Start of DATA UNDER STUDY

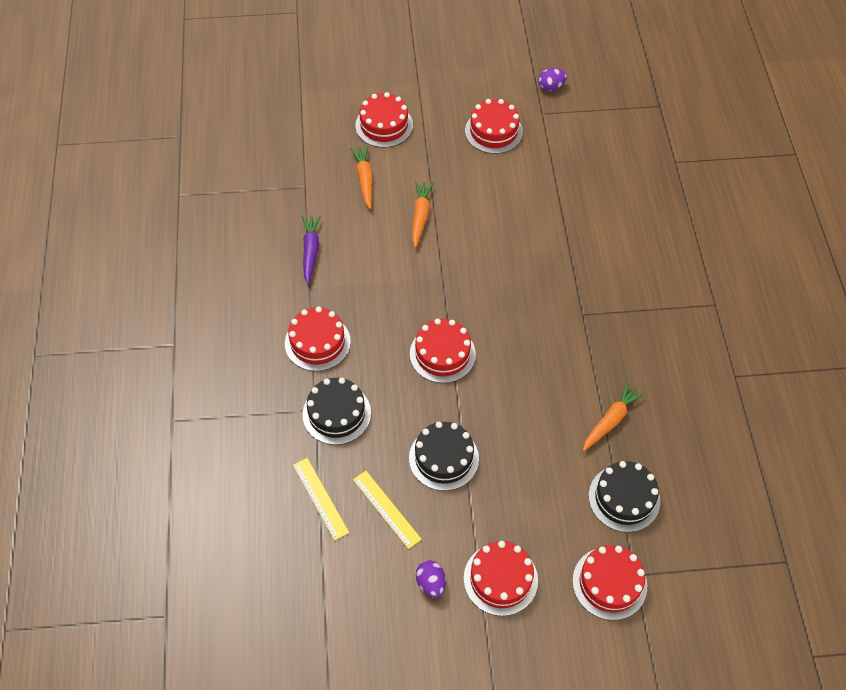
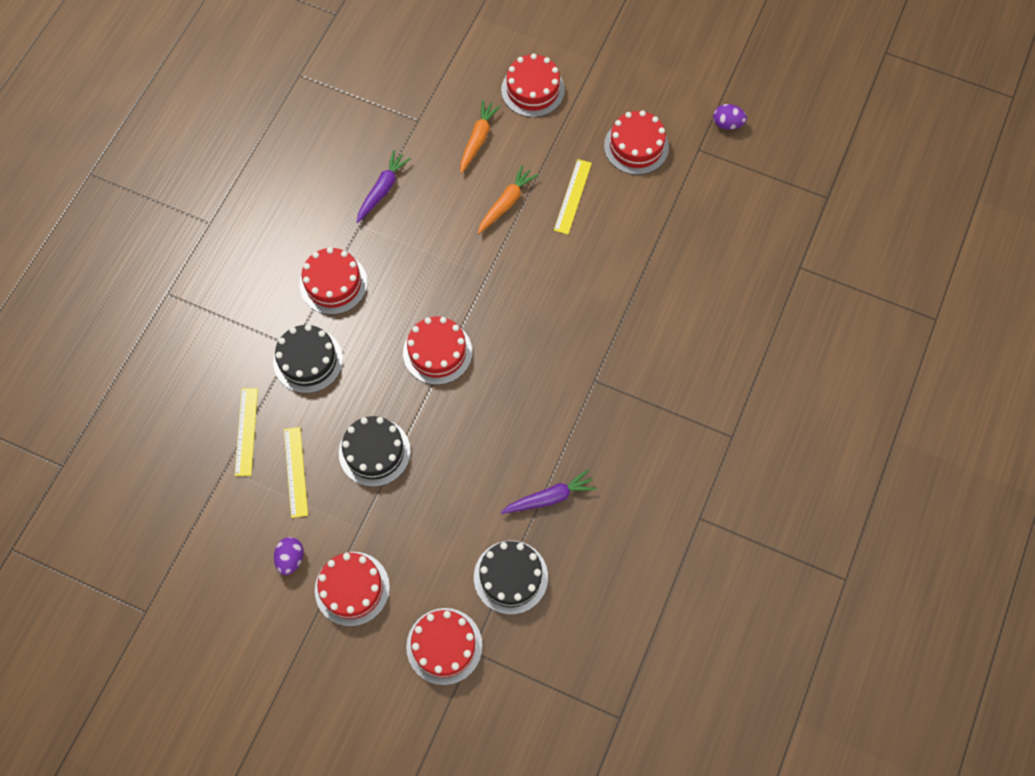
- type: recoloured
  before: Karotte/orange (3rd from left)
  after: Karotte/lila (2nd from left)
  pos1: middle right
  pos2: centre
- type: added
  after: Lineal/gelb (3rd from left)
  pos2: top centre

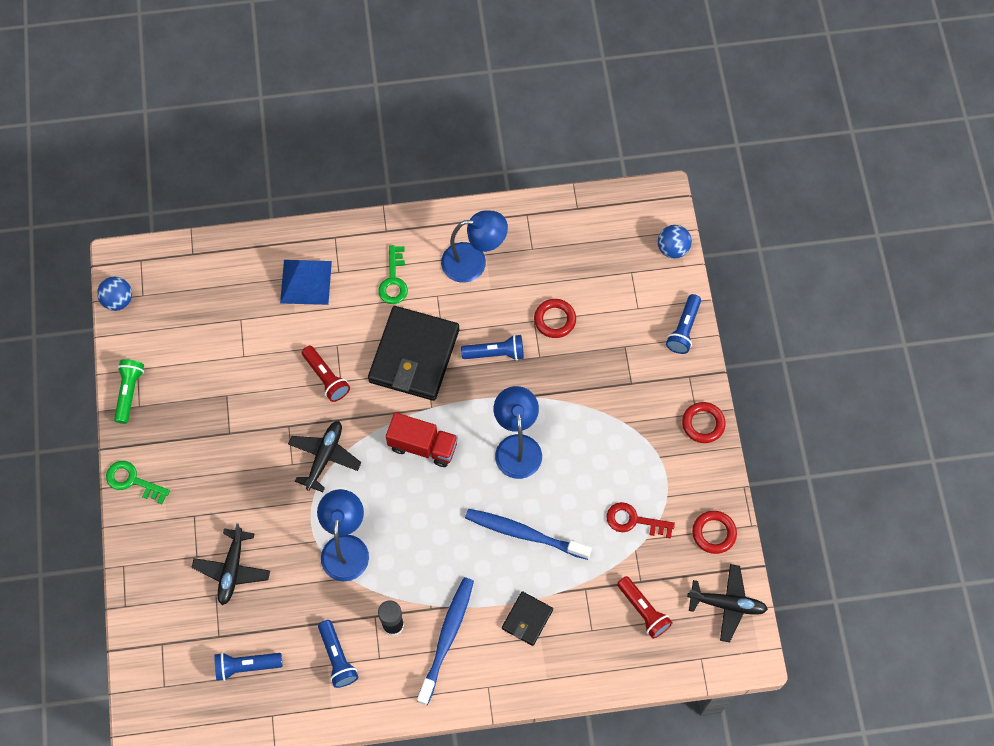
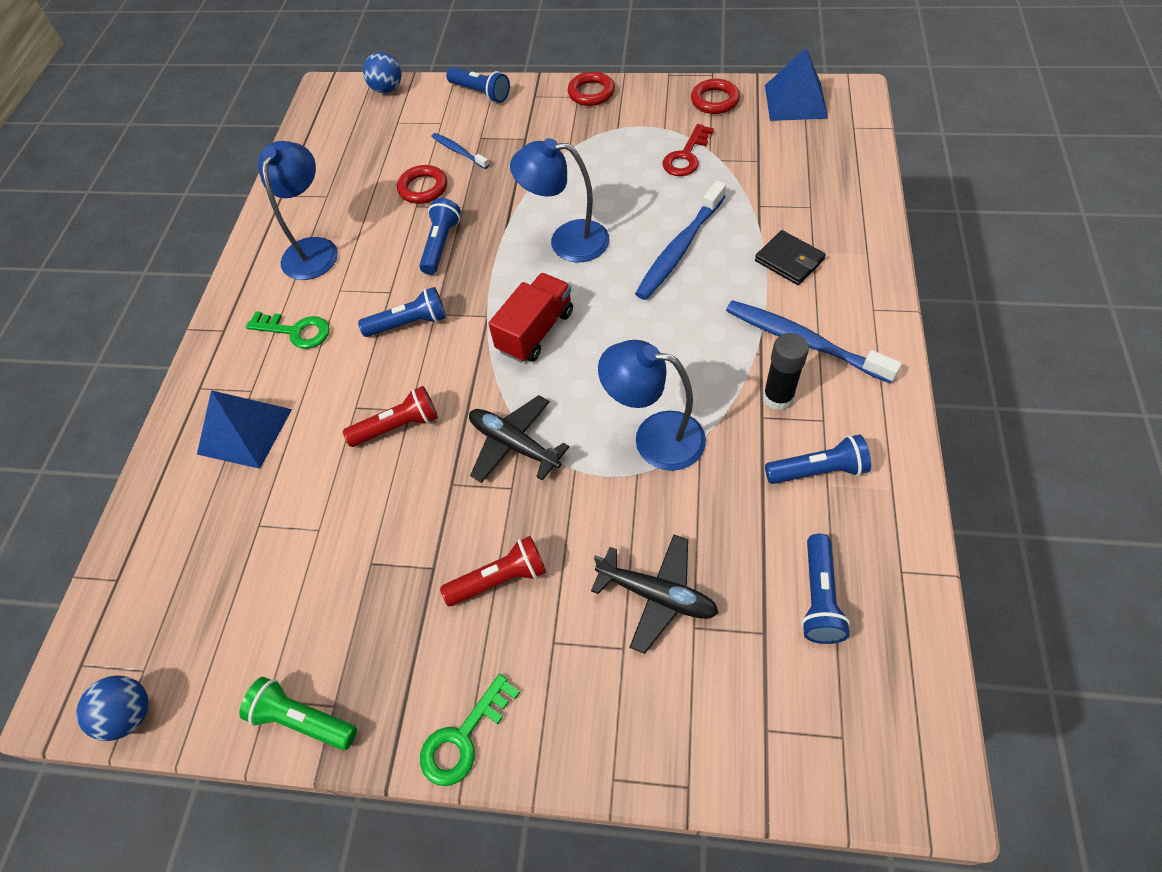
- type: replaced
  before: Geldbörse/schwarz (1st from left)
  after: Taschenlampe/blau (1st from left)
  pos1: centre
  pos2: centre
- type: moved
  before: Taschenlampe/rot (2nd from left)
  pos1: bottom centre
  pos2: centre
- type: replaced
  before: Flugzeug/schwarz (3rd from left)
  after: Pyramide/blau (2nd from left)
  pos1: bottom right
  pos2: top right
- type: added
  after: Zahnbürste/blau (1st from left)
  pos2: top centre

End of DATA UNDER STUDY

## TASK ITEM:
Reproduce every record above exactly, but leave out the pictures.

## RESPONSE TO THIS TASK:
- type: recoloured
  before: Karotte/orange (3rd from left)
  after: Karotte/lila (2nd from left)
  pos1: middle right
  pos2: centre
- type: added
  after: Lineal/gelb (3rd from left)
  pos2: top centre

- type: replaced
  before: Geldbörse/schwarz (1st from left)
  after: Taschenlampe/blau (1st from left)
  pos1: centre
  pos2: centre
- type: moved
  before: Taschenlampe/rot (2nd from left)
  pos1: bottom centre
  pos2: centre
- type: replaced
  before: Flugzeug/schwarz (3rd from left)
  after: Pyramide/blau (2nd from left)
  pos1: bottom right
  pos2: top right
- type: added
  after: Zahnbürste/blau (1st from left)
  pos2: top centre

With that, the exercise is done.